Work instructions :: In this exercise, retype exactly the lines from the start of the entries through the line bearing "The second view lost the cuillère/blanc", leaving every picture out.

Data for the task ::
____________________

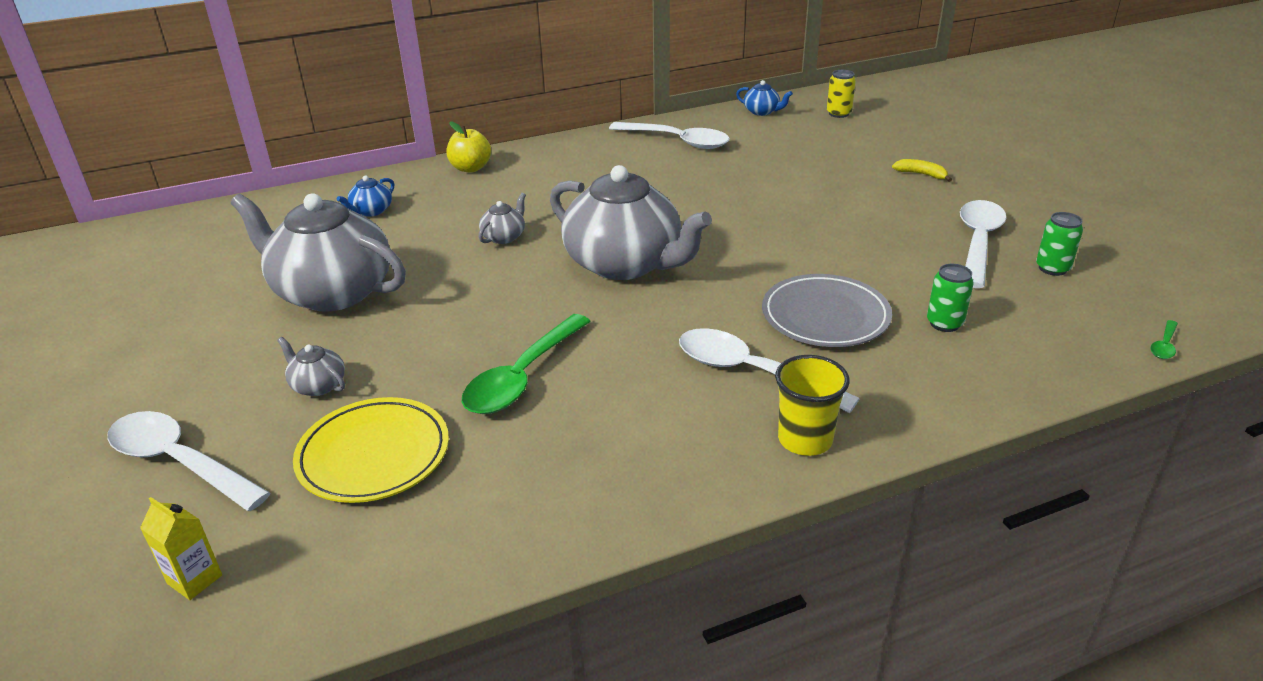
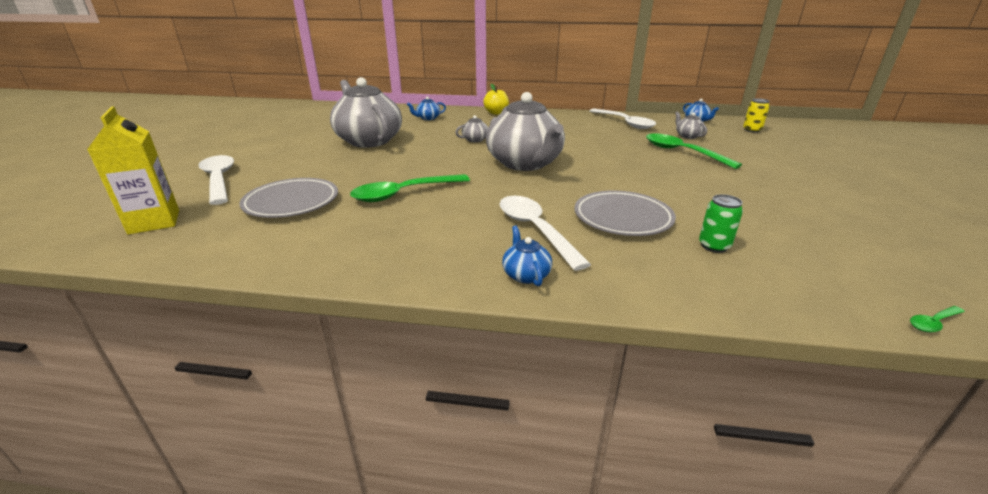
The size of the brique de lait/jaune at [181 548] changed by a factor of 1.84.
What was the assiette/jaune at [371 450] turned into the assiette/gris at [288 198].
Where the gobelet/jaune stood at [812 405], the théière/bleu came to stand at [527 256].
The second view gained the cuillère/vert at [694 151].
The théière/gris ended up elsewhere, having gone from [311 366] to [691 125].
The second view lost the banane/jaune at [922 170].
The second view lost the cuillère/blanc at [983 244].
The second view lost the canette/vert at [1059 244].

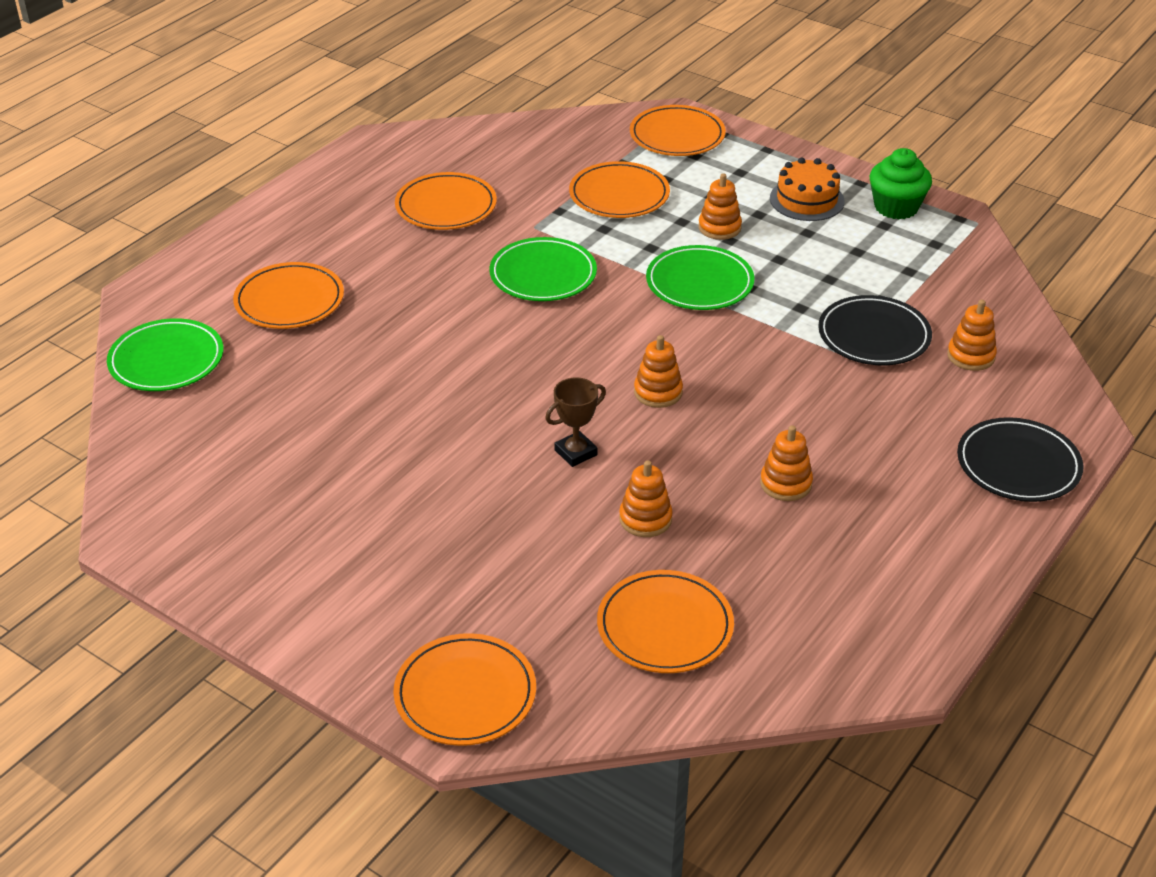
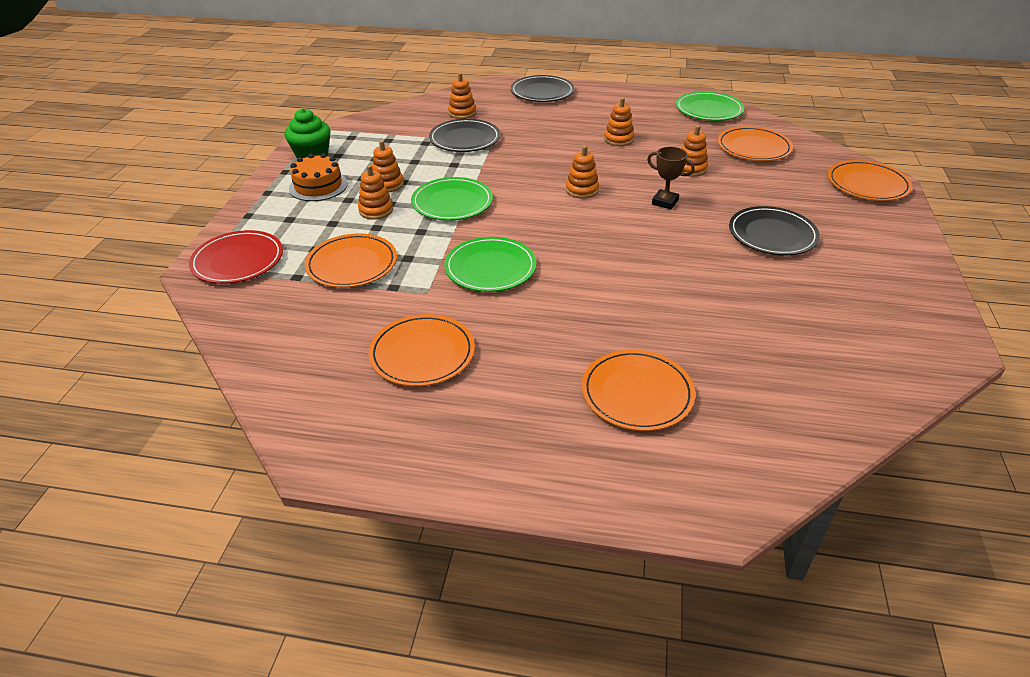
What was the assiette/orange at [678 130] turned into the assiette/rouge at [236 257].
The second view gained the jouet à empiler/orange at [388 166].
The assiette/vert ended up elsewhere, having gone from [165 354] to [710 106].
The second view gained the assiette/noir at [774 230].

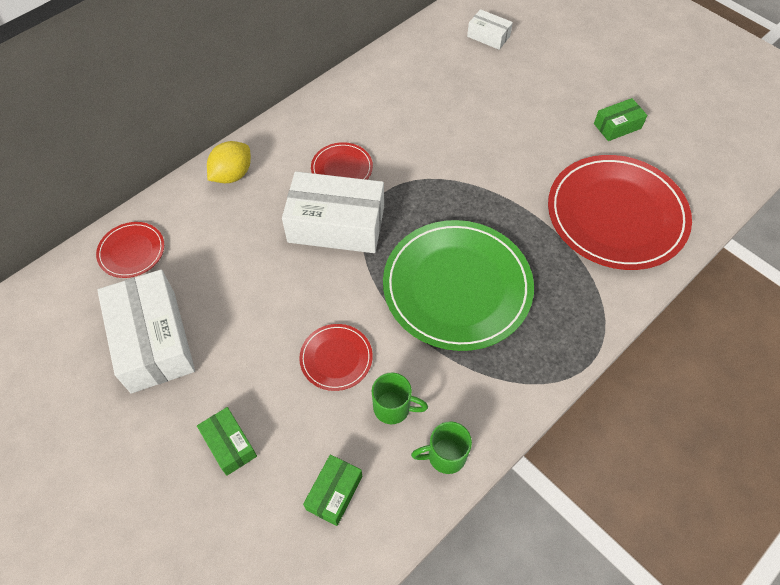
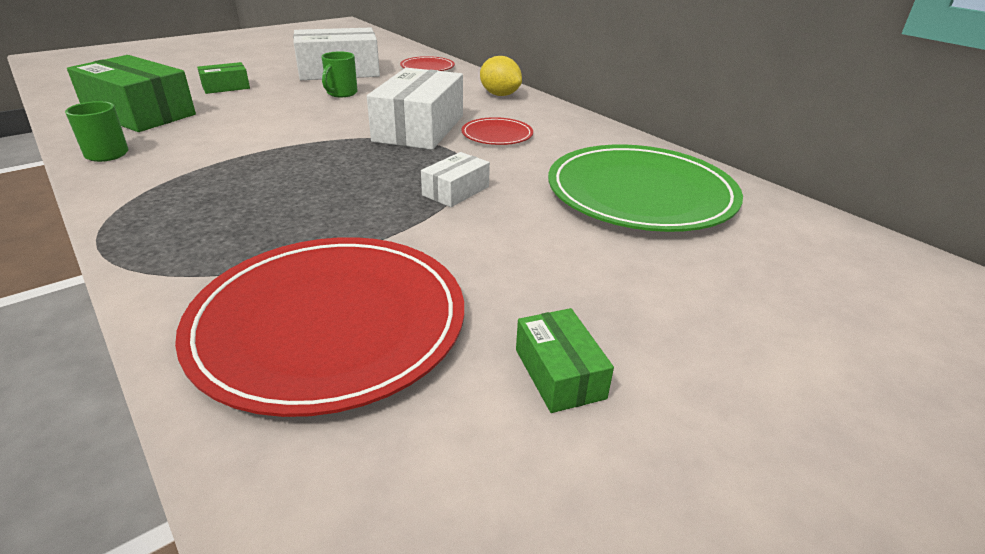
The size of the boîte/vert at [332 490] changed by a factor of 2.01.
The tasse/vert ended up elsewhere, having gone from [400 398] to [340 74].
The boîte/blanc ended up elsewhere, having gone from [490 29] to [455 179].
The assiette/vert ended up elsewhere, having gone from [458 285] to [645 188].
The second view lost the assiette/rouge at [336 357].

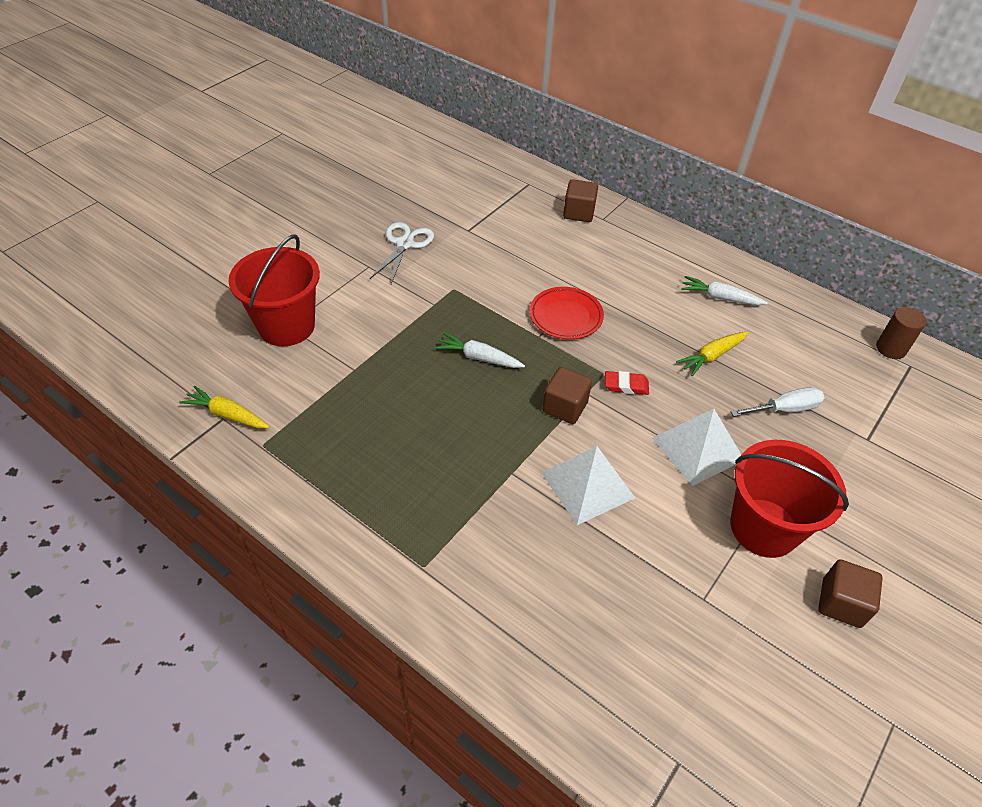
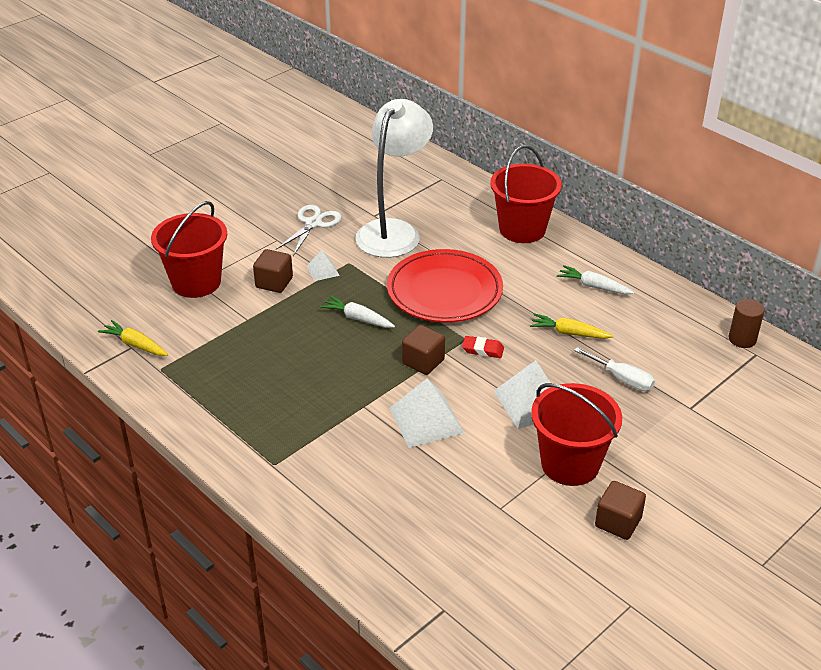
The cube/marron ended up elsewhere, having gone from [580 200] to [273 271].
The second view gained the pyramide/blanc at [323 265].
The second view gained the lampe/blanc at [394 178].
The size of the assiette/rouge at [567 313] changed by a factor of 1.72.
The second view gained the seau/rouge at [526 194].
The carotte/jaune at [712 354] ended up facing another way, 45 degrees clockwise from before.
The tournevis/blanc at [777 402] ended up facing another way, 45 degrees clockwise from before.

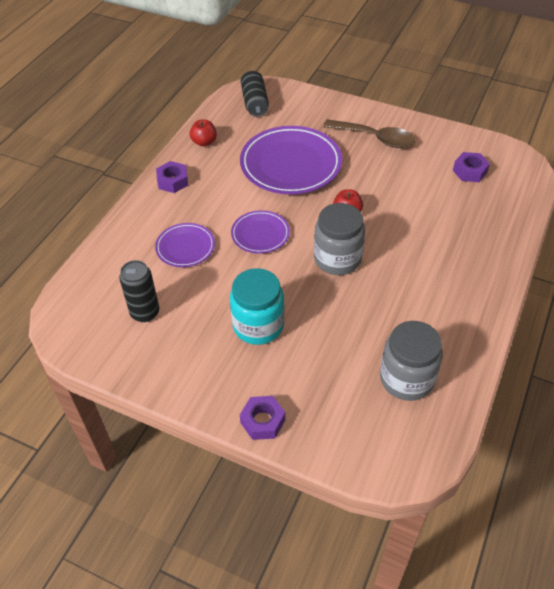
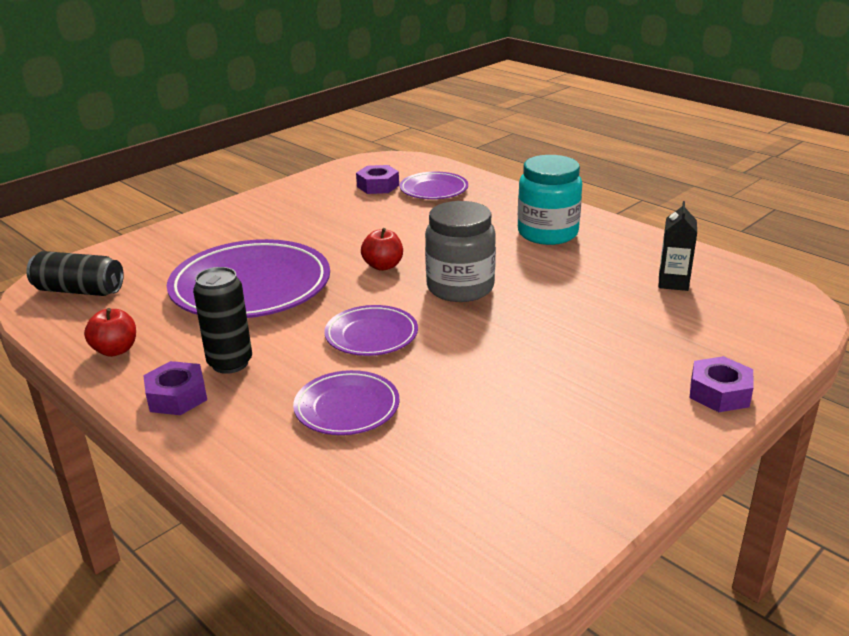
The canette/noir ended up elsewhere, having gone from [139 291] to [222 320].
The second view gained the assiette/violet at [434 185].
The bocal/turquoise ended up elsewhere, having gone from [257 306] to [550 200].
Where the bocal/gris stood at [411 361], the brique de lait/noir came to stand at [678 246].
The second view lost the cuillère/marron at [369 133].

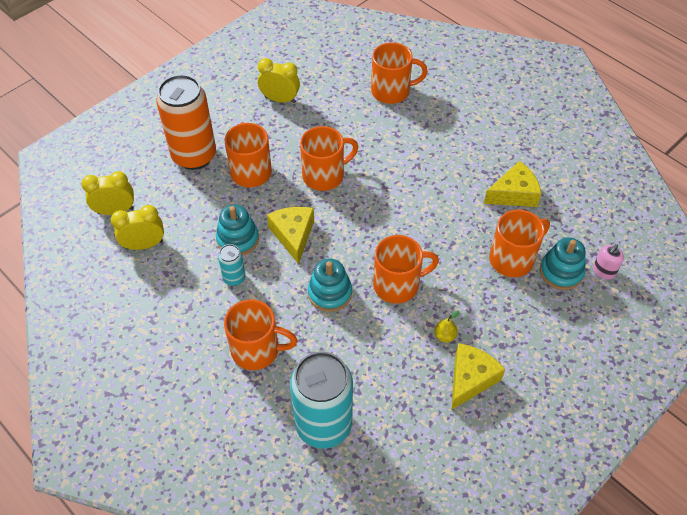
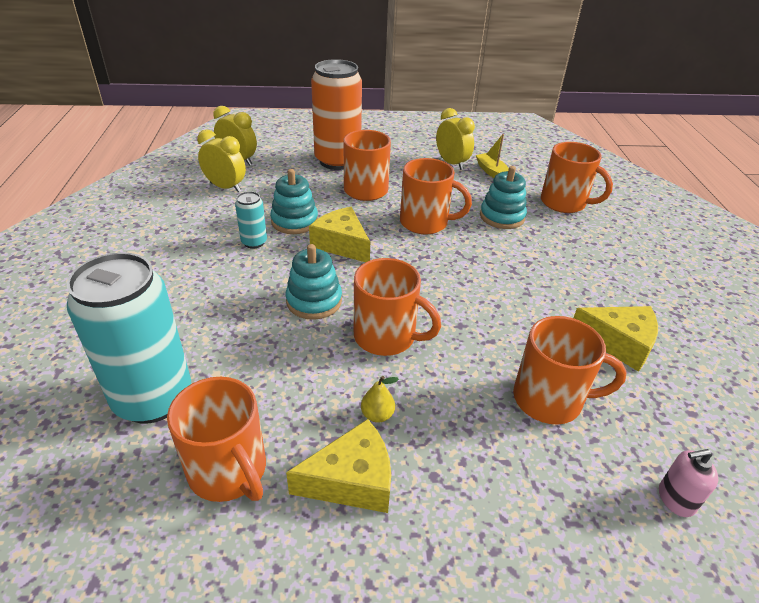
The tasse/orange ended up elsewhere, having gone from [261 334] to [216 439].
The fromage/jaune at [290 235] ended up facing another way, 75 degrees counterclockwise from before.
The second view gained the bateau/jaune at [492 156].
The jouet à empiler/turquoise ended up elsewhere, having gone from [563 263] to [503 197].

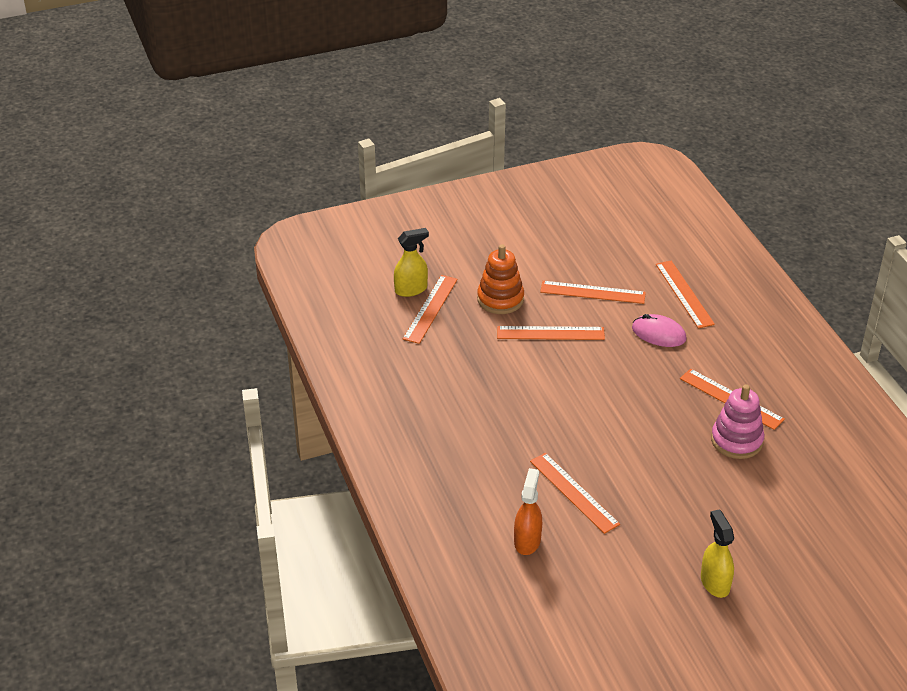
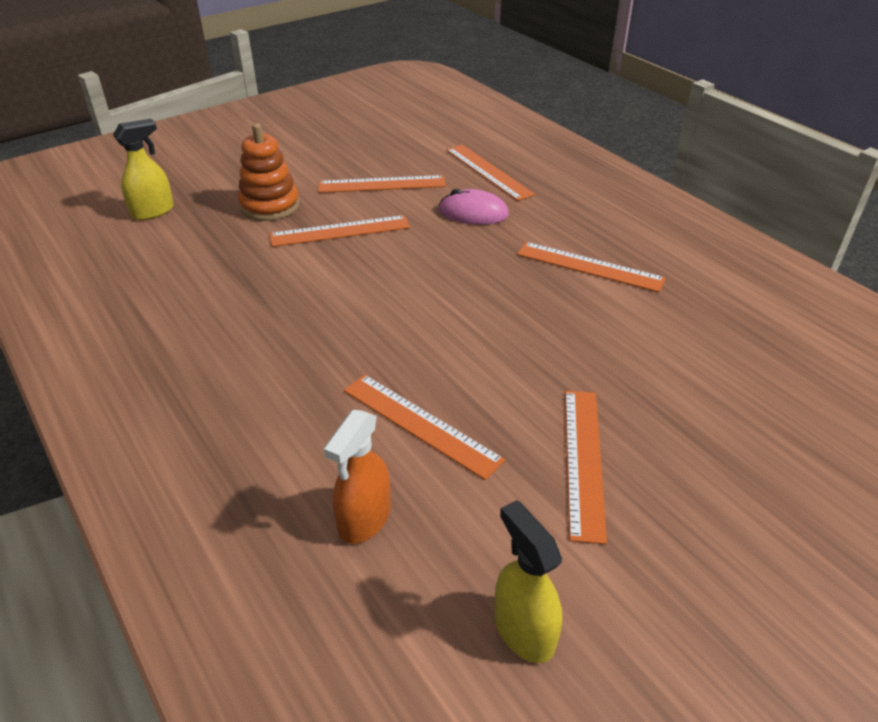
The vaporisateur/orange at [528 511] ended up facing another way, 150 degrees counterclockwise from before.
The vaporisateur/jaune ended up elsewhere, having gone from [717 553] to [528 581].
The règle/orange ended up elsewhere, having gone from [430 309] to [586 467].
The second view lost the jouet à empiler/rose at [737 421].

____________________

Answer box ::
The size of the brique de lait/jaune at [181 548] changed by a factor of 1.84.
What was the assiette/jaune at [371 450] turned into the assiette/gris at [288 198].
Where the gobelet/jaune stood at [812 405], the théière/bleu came to stand at [527 256].
The second view gained the cuillère/vert at [694 151].
The théière/gris ended up elsewhere, having gone from [311 366] to [691 125].
The second view lost the banane/jaune at [922 170].
The second view lost the cuillère/blanc at [983 244].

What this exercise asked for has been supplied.